(EXERCISE): Work out how many lines in the records contain the word "pink", and give that number alone.

◆ ◆ ◆ ◆ ◆ ◆ ◆

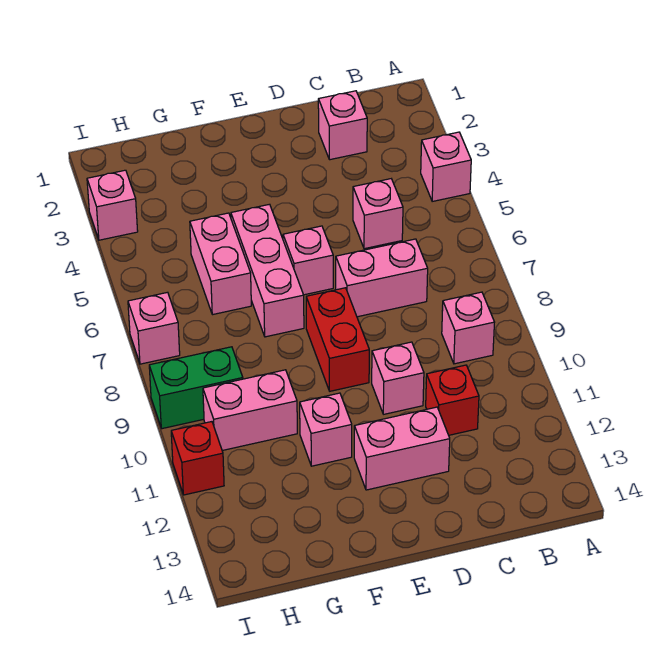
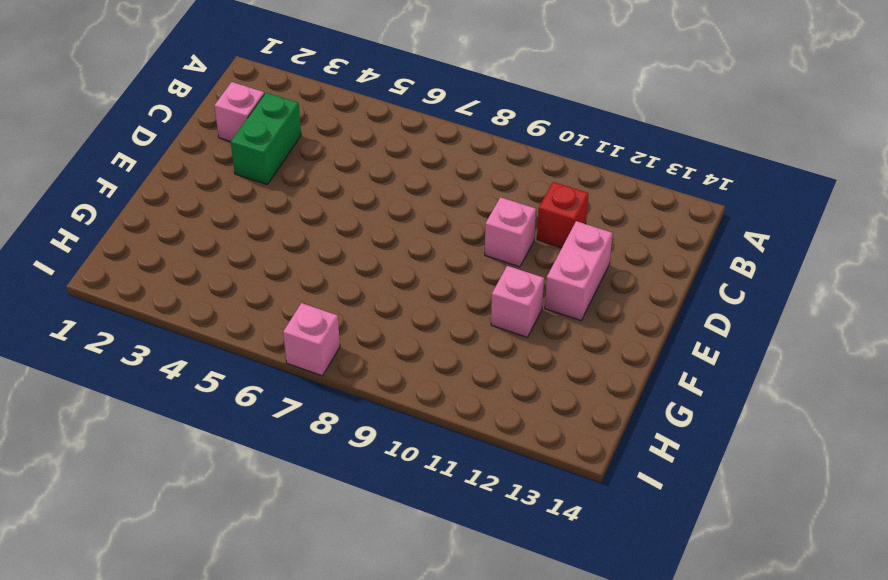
green brick C3:D3 level 1 -> green brick H9:I9 level 1
none -> pink brick A4 level 1
none -> pink brick B9 level 1
none -> pink brick C5 level 1

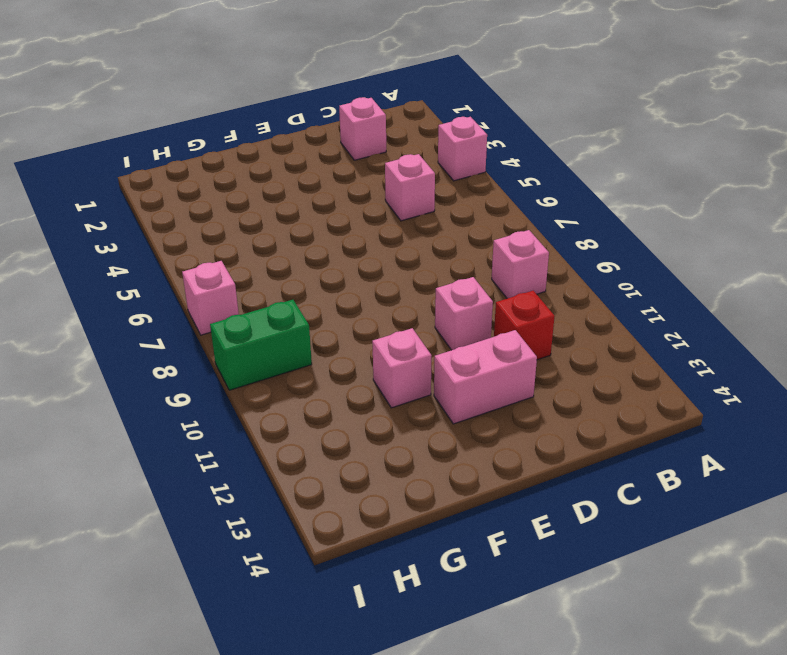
none -> pink brick C7:D7 level 1
none -> pink brick E6 level 1
none -> red brick E8:E9 level 1

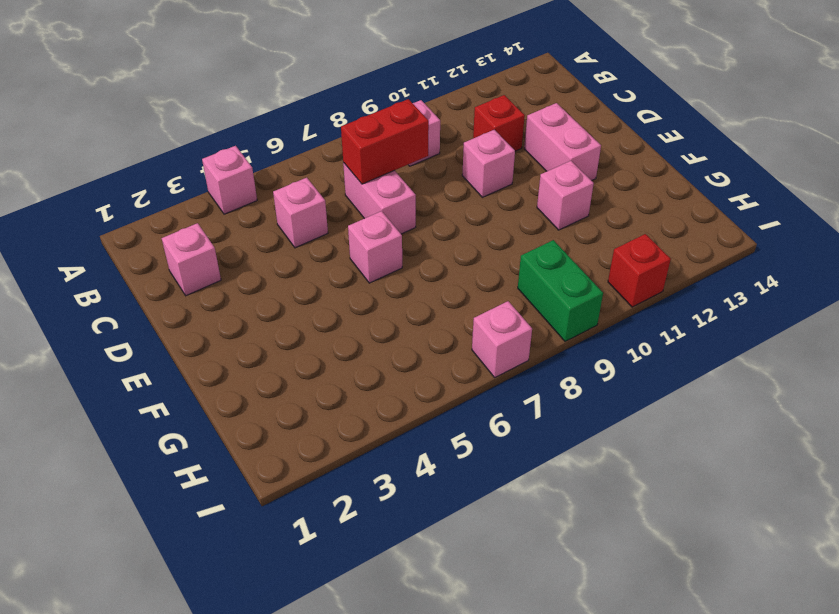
red brick C7:C8 level 2 -> red brick E8:E9 level 1
none -> pink brick F5:F7 level 1
none -> pink brick G5:G6 level 1
none -> pink brick G10:H10 level 1

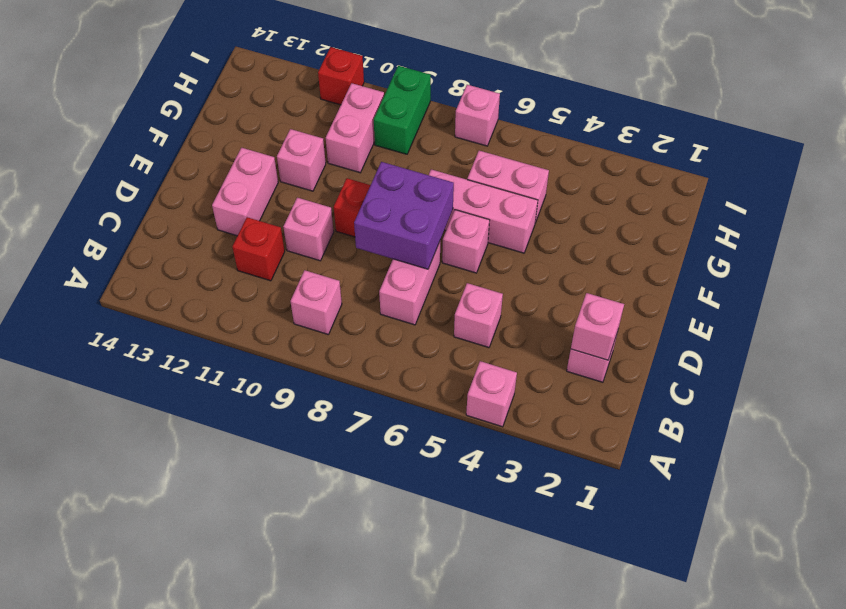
pink brick C2 level 2 -> pink brick I3 level 1
purple brick D7:E8 level 2 -> none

◆ ◆ ◆ ◆ ◆ ◆ ◆

(ANSWER SPACE): 9